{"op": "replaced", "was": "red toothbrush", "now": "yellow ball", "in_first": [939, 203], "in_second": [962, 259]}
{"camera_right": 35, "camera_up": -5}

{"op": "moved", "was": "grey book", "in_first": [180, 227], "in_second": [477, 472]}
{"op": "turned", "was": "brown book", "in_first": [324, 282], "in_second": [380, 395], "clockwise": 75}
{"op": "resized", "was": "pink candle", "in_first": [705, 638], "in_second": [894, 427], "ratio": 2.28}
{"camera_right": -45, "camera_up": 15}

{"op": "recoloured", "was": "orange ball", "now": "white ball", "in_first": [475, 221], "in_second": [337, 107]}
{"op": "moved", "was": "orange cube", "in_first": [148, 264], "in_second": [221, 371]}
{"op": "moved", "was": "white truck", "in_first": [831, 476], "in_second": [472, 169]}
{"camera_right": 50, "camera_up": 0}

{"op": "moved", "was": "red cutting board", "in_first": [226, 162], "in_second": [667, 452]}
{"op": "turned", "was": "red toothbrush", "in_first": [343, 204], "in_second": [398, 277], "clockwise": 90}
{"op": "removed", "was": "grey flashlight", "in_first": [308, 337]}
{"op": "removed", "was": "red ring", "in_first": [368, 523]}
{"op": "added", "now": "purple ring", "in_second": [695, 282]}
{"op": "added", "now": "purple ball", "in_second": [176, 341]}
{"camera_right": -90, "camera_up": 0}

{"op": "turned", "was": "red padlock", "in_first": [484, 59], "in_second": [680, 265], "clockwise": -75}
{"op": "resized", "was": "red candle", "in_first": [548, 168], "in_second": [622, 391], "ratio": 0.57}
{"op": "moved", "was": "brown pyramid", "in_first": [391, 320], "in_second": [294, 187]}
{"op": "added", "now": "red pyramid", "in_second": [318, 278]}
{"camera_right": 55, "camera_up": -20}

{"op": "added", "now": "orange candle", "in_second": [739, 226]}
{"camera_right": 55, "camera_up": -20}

────────────────

Filter the records above for lines with "book".

{"op": "moved", "was": "grey book", "in_first": [180, 227], "in_second": [477, 472]}
{"op": "turned", "was": "brown book", "in_first": [324, 282], "in_second": [380, 395], "clockwise": 75}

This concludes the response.